Below is a listing; restate from it, character for character, the lines beginning at the line holding "C8: none -> 22nF (J5/1, U5/in+)" and ending at the line holding "R5: 6.8k (DGND, SIG17) -> 6.8k (DGND, SIG3)", both included.

....

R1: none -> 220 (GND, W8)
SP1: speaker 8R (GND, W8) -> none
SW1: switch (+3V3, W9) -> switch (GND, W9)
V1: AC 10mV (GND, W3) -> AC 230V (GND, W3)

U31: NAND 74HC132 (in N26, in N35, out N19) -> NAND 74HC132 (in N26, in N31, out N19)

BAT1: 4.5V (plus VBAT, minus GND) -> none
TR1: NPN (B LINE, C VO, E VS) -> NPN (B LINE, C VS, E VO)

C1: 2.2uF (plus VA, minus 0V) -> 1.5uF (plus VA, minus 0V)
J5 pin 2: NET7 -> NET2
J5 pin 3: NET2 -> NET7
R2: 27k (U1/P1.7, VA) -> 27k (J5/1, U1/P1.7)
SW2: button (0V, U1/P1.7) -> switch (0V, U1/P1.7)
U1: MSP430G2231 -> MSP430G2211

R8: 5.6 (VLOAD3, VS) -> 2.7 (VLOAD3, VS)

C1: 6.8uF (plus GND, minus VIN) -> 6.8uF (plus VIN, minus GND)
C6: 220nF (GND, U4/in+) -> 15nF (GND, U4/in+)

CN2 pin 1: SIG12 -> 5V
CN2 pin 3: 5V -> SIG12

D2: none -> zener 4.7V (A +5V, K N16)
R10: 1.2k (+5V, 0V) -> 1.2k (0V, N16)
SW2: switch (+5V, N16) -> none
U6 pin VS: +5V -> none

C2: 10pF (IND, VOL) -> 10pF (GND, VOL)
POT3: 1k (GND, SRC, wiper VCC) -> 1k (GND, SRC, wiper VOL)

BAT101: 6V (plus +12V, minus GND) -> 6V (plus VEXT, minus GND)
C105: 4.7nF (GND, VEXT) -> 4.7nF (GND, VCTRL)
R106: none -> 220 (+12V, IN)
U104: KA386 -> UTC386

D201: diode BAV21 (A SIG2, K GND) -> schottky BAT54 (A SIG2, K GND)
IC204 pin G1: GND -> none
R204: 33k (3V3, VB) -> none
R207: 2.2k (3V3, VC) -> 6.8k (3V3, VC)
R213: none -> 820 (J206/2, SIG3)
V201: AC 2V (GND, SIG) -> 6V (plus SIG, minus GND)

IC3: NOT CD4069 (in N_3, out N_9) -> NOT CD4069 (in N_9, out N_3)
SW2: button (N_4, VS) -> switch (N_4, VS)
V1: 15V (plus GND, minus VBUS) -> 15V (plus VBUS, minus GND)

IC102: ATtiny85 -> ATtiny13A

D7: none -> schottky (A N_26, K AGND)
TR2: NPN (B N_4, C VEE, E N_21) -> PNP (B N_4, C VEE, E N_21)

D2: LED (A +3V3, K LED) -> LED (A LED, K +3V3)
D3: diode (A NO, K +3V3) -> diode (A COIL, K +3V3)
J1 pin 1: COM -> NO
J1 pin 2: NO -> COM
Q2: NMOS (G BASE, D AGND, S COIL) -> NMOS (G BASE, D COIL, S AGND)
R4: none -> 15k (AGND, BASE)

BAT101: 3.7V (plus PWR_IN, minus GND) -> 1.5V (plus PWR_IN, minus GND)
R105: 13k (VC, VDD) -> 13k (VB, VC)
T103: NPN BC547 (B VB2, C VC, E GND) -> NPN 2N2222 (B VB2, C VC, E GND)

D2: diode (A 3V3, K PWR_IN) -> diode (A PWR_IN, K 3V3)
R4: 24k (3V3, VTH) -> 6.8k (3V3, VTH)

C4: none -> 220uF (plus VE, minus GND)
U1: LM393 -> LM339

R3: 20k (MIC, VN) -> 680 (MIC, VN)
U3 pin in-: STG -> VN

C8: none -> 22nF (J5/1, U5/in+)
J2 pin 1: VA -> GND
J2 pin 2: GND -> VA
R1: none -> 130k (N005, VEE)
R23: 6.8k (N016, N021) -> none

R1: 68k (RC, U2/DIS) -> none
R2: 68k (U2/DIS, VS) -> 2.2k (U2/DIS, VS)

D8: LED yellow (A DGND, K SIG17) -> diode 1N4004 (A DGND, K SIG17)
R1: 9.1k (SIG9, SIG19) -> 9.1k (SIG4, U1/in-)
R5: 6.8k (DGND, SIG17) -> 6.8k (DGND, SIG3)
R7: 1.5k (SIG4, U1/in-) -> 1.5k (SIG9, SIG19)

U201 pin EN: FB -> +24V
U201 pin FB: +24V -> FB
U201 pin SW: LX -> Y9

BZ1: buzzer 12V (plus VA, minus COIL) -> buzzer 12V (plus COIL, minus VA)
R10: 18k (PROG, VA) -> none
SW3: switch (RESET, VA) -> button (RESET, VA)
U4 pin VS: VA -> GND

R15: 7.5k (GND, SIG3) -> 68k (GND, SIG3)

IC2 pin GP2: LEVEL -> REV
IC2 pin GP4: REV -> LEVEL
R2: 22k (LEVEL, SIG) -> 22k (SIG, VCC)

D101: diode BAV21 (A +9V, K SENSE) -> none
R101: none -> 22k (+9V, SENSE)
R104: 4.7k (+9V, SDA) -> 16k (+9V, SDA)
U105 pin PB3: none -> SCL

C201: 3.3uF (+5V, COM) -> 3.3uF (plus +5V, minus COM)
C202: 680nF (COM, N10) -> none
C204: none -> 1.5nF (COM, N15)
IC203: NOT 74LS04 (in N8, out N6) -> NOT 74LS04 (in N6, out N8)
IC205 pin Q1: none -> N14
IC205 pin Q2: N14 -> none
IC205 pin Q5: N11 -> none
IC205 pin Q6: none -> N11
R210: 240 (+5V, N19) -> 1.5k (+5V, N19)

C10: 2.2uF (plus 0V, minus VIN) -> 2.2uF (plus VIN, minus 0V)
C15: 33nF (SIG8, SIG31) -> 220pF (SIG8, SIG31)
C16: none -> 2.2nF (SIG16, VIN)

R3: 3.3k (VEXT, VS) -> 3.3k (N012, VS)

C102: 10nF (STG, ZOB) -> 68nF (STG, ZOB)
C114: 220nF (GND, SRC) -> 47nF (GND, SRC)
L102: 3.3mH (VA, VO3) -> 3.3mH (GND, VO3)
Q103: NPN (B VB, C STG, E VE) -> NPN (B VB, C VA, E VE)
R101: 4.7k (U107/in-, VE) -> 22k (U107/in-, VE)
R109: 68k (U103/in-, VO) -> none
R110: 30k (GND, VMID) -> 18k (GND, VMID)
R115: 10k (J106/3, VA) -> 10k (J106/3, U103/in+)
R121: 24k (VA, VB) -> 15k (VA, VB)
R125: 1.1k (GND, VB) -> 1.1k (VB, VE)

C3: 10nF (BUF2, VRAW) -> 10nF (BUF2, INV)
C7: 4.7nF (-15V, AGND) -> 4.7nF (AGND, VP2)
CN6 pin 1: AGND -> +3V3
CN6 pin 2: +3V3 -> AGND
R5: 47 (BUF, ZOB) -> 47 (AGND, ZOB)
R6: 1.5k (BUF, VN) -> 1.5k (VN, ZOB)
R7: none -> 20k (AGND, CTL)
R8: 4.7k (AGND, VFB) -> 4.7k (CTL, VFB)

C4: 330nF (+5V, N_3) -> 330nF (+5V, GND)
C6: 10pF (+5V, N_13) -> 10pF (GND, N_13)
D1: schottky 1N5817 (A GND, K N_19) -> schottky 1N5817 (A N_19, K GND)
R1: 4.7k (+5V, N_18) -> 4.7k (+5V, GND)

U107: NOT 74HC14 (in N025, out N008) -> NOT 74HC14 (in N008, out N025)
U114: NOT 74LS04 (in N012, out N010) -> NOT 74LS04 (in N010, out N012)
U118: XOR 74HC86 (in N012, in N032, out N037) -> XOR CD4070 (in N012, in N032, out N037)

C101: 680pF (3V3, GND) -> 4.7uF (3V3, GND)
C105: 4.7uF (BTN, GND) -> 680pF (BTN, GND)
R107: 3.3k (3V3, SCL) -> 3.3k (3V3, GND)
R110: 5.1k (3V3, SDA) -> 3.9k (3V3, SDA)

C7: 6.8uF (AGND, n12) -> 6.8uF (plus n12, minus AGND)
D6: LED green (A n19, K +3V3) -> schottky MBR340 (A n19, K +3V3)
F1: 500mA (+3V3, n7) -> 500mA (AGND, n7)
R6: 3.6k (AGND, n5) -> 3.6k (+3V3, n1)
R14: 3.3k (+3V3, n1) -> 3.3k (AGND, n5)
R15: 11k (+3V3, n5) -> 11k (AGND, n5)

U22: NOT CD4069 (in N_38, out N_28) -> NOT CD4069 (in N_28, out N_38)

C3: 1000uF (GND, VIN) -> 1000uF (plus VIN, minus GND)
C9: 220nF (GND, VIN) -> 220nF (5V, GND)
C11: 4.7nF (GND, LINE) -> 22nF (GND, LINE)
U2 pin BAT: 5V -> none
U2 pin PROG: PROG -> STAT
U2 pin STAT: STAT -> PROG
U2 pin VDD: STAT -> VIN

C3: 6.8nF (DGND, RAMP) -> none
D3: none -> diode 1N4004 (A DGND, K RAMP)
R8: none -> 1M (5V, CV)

....

→ **Solution below**
C8: none -> 22nF (J5/1, U5/in+)
J2 pin 1: VA -> GND
J2 pin 2: GND -> VA
R1: none -> 130k (N005, VEE)
R23: 6.8k (N016, N021) -> none

R1: 68k (RC, U2/DIS) -> none
R2: 68k (U2/DIS, VS) -> 2.2k (U2/DIS, VS)

D8: LED yellow (A DGND, K SIG17) -> diode 1N4004 (A DGND, K SIG17)
R1: 9.1k (SIG9, SIG19) -> 9.1k (SIG4, U1/in-)
R5: 6.8k (DGND, SIG17) -> 6.8k (DGND, SIG3)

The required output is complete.